Using the listing below, give again exactly the lines from the line with "C203: 100nF (GND, MID2) -> 68nF (GND, MID2)" to the line with "V206: AC 1V", inclusive, without the pictures.

Records to process:
********************
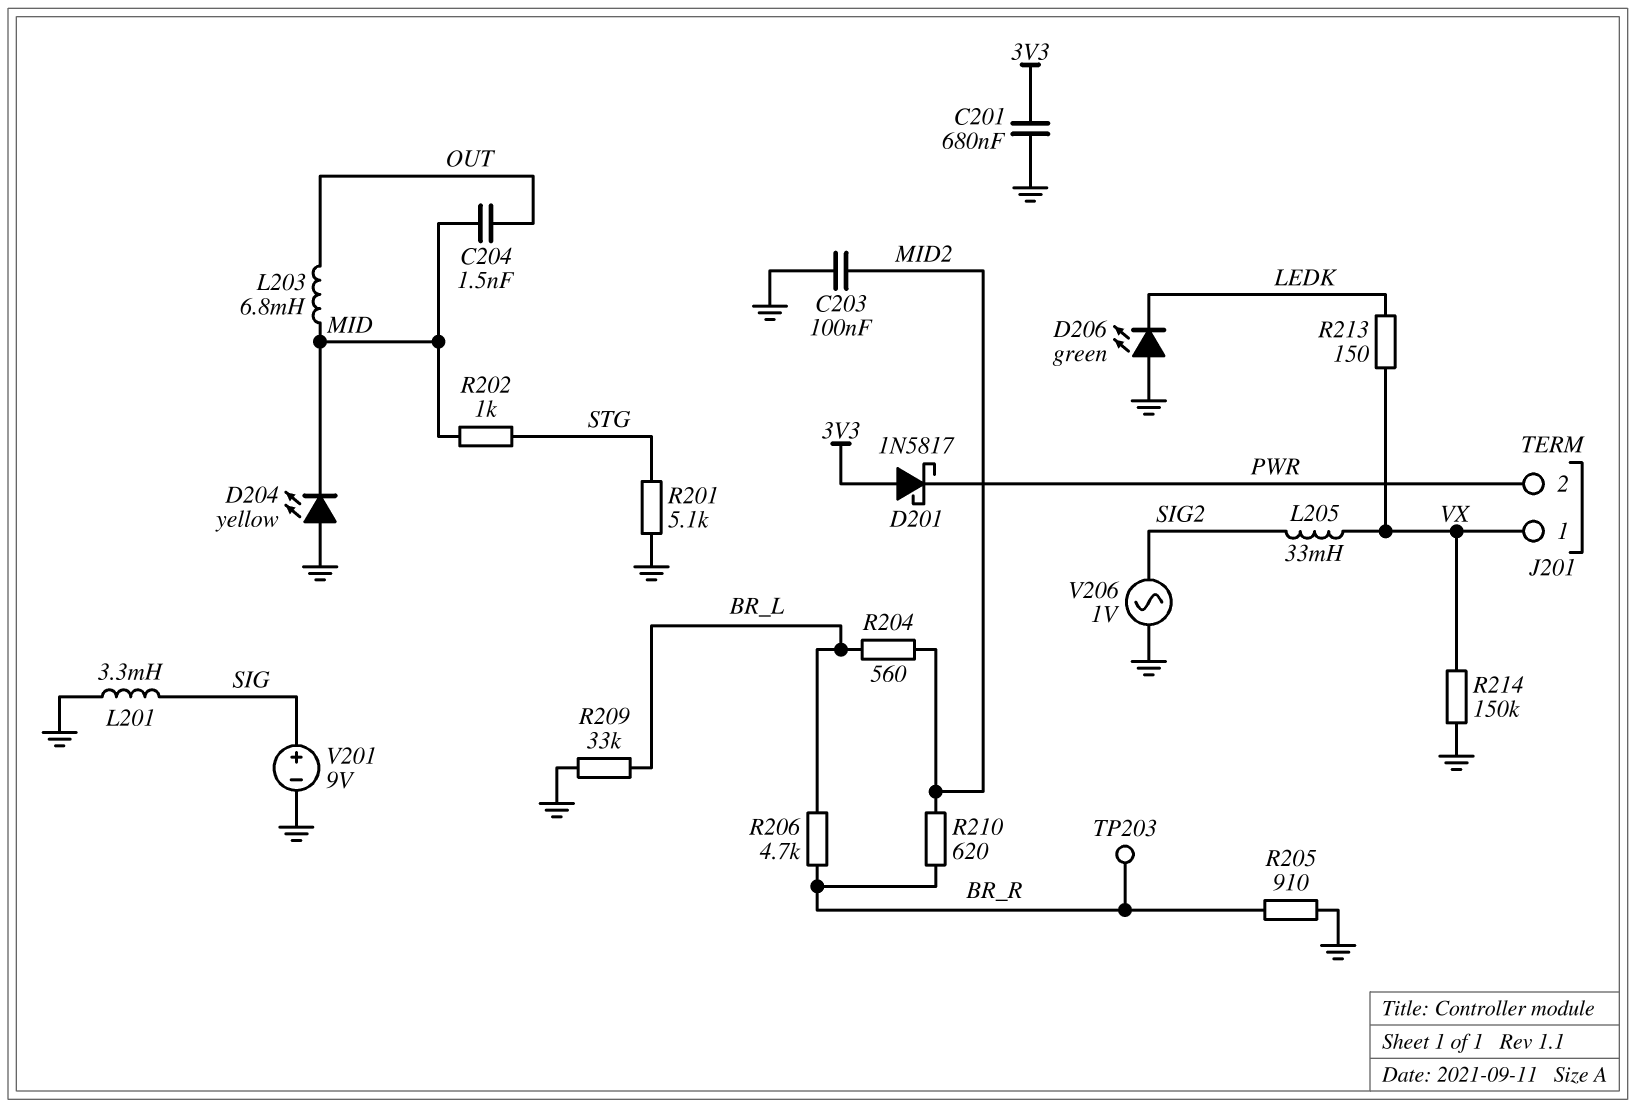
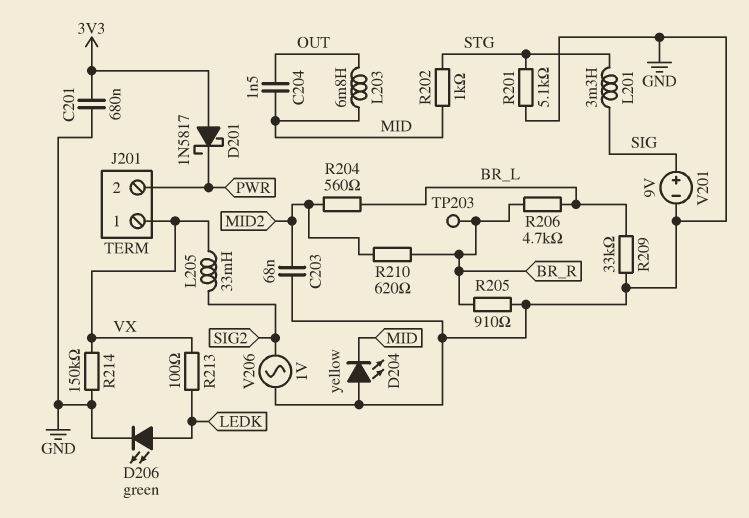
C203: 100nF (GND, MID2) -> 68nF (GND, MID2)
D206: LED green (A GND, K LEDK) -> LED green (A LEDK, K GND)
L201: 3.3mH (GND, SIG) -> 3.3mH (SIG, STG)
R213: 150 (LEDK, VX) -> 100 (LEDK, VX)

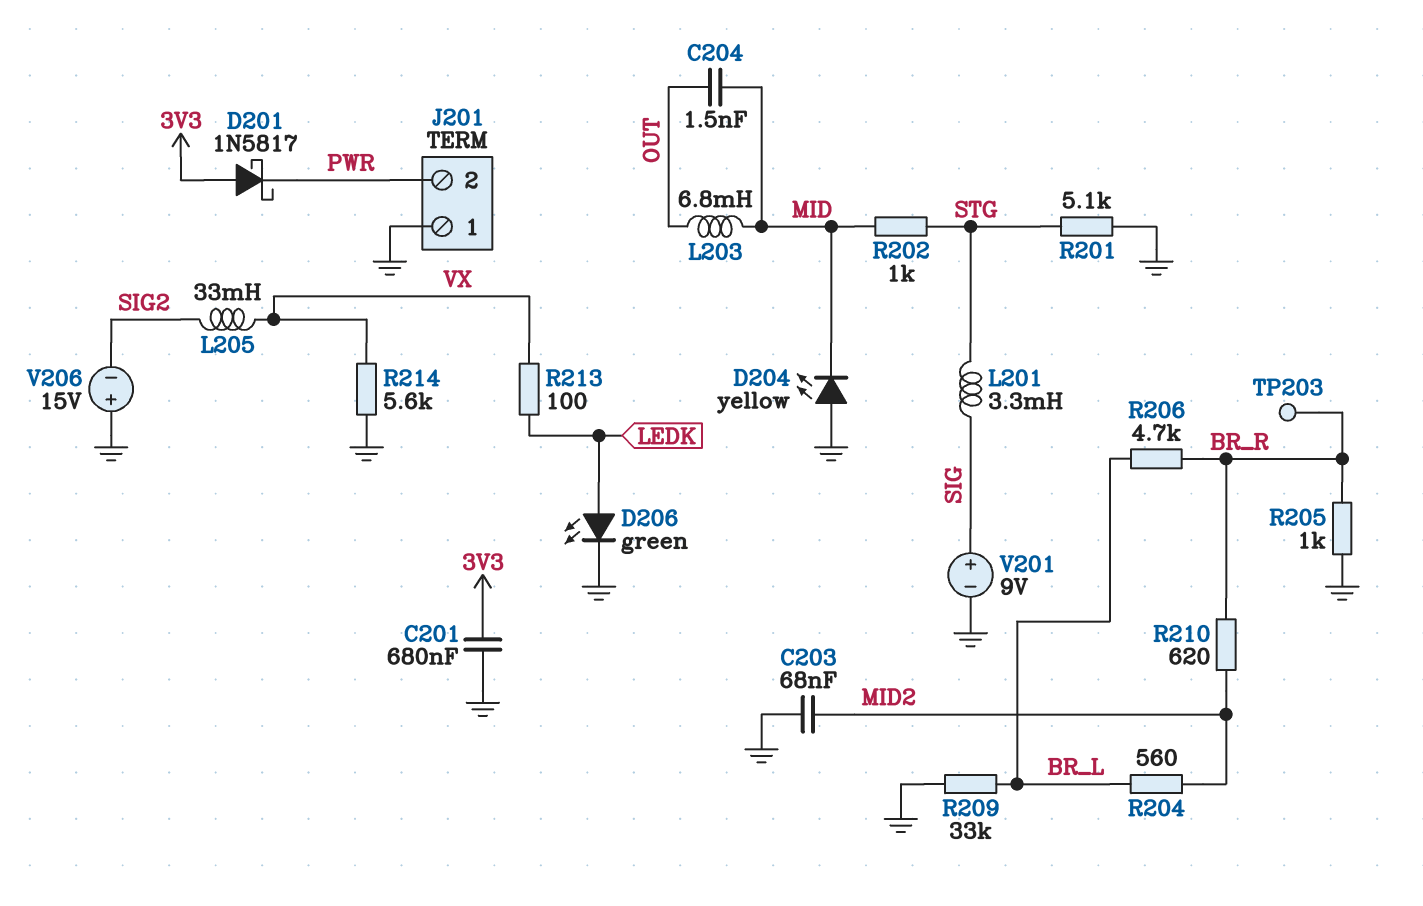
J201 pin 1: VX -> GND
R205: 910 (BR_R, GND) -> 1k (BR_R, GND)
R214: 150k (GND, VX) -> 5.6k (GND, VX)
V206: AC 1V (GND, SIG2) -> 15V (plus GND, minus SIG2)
********************
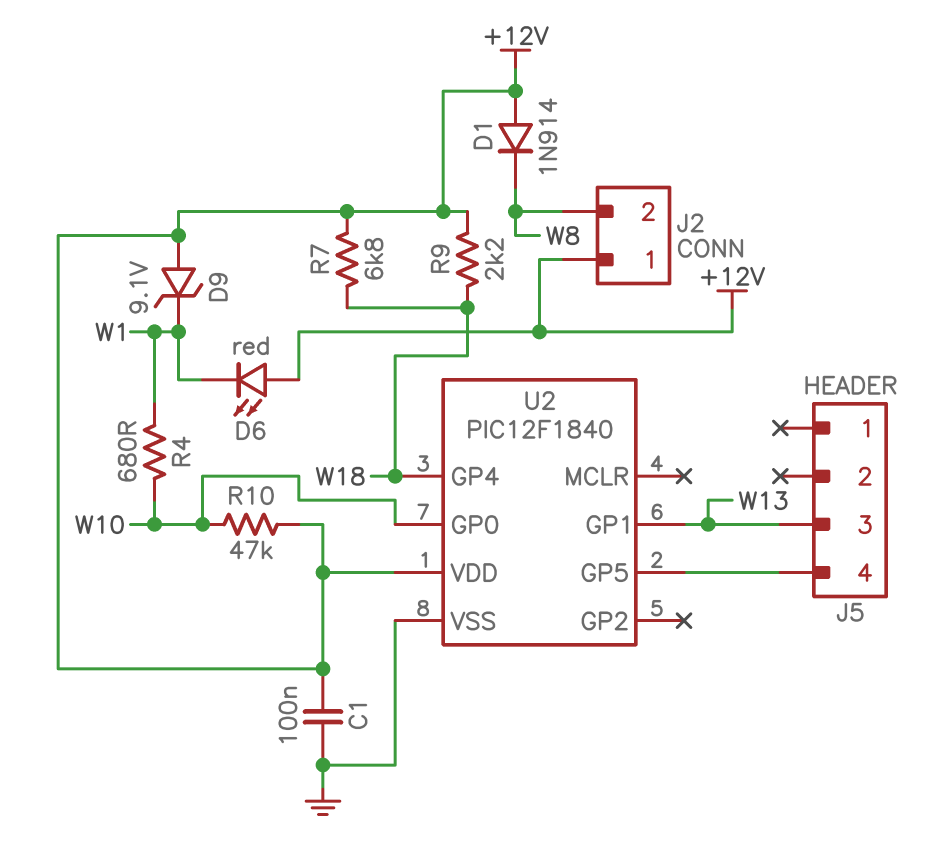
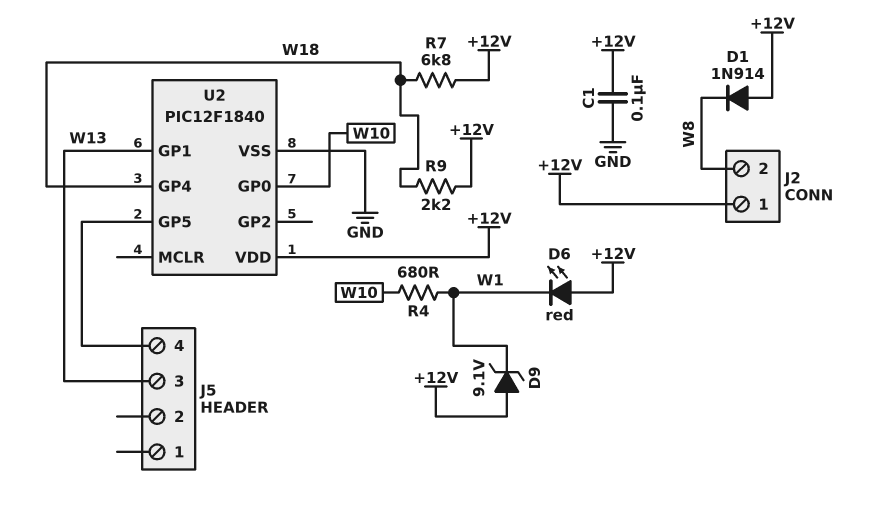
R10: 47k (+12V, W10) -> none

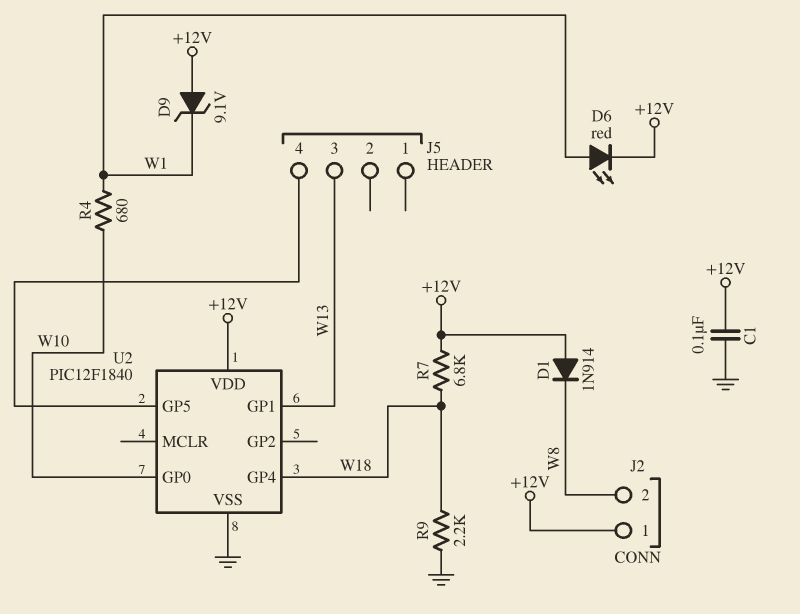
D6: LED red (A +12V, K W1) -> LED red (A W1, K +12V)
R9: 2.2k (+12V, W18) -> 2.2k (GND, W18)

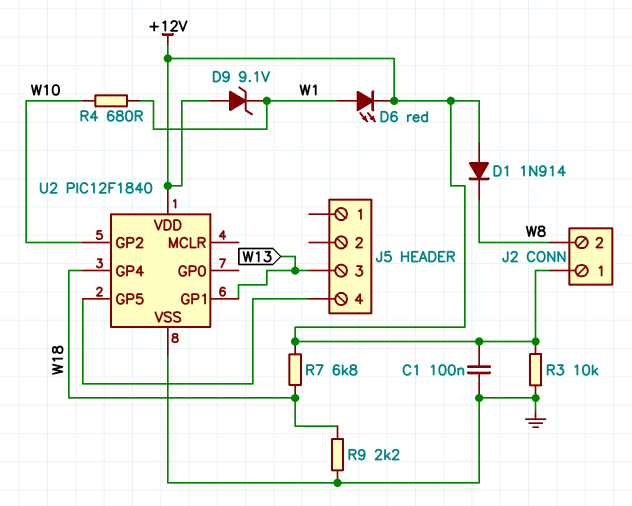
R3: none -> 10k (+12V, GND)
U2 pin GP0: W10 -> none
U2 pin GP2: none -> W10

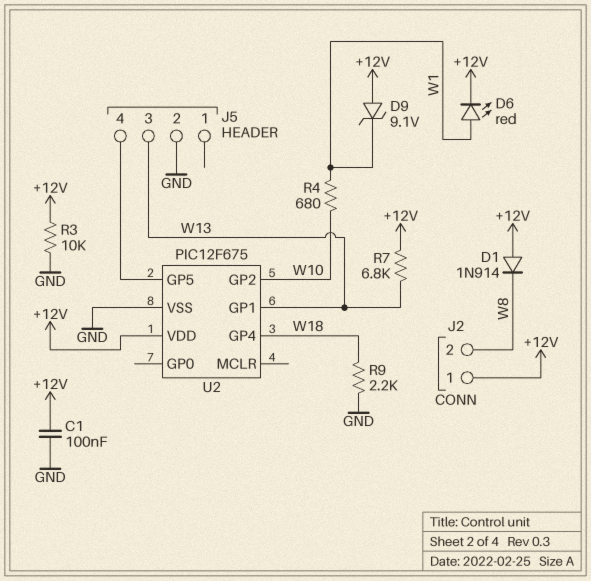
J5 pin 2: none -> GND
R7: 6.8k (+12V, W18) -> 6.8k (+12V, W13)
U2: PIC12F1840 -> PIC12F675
********************
Reply to the exercise:
C203: 100nF (GND, MID2) -> 68nF (GND, MID2)
D206: LED green (A GND, K LEDK) -> LED green (A LEDK, K GND)
L201: 3.3mH (GND, SIG) -> 3.3mH (SIG, STG)
R213: 150 (LEDK, VX) -> 100 (LEDK, VX)

J201 pin 1: VX -> GND
R205: 910 (BR_R, GND) -> 1k (BR_R, GND)
R214: 150k (GND, VX) -> 5.6k (GND, VX)
V206: AC 1V (GND, SIG2) -> 15V (plus GND, minus SIG2)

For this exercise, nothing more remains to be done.